### Raw data

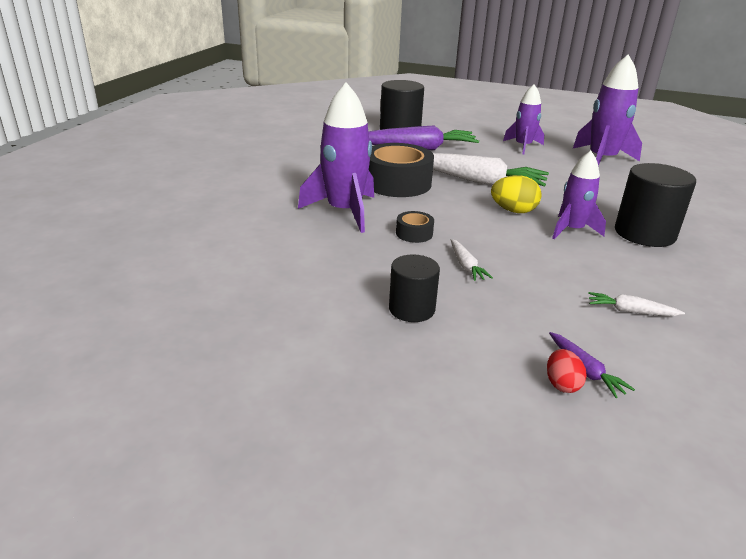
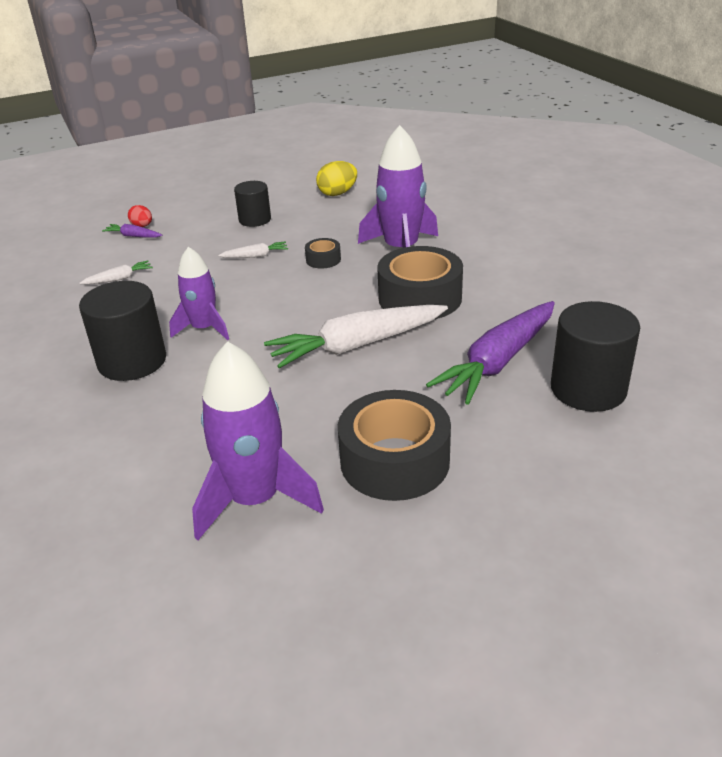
camera: 140 degrees right, 5 degrees up
(466, 266) = (255, 256): white carrot -> white carrot turned 135 degrees clockwise
(513, 211) = (276, 323): yellow egg -> yellow egg (337, 193)
(523, 146) = (394, 461): purple rocket -> black tape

### Work instruction
Images should not appear in the copy; retype the listing above exactly.

### Exercise output
camera: 140 degrees right, 5 degrees up
(466, 266) = (255, 256): white carrot -> white carrot turned 135 degrees clockwise
(513, 211) = (276, 323): yellow egg -> yellow egg (337, 193)
(523, 146) = (394, 461): purple rocket -> black tape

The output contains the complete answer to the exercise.